— Aim of the exercise —
What is needed is an exact copy of the lines from the one containing "insert: turquoise jar <126,375>" through the last line of the entries below, both included.

— Dataset excerpts —
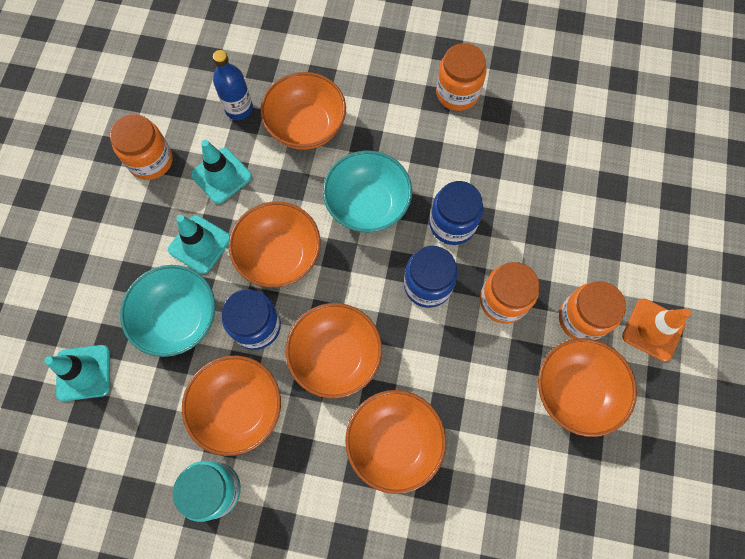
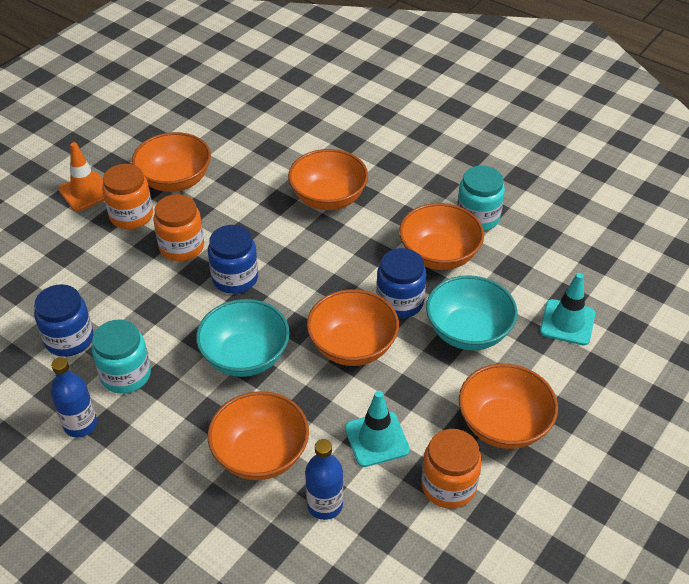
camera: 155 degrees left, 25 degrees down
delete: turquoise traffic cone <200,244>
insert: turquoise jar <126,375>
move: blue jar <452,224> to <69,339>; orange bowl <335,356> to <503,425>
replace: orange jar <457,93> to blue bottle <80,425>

— Answer space —
insert: turquoise jar <126,375>
move: blue jar <452,224> to <69,339>; orange bowl <335,356> to <503,425>
replace: orange jar <457,93> to blue bottle <80,425>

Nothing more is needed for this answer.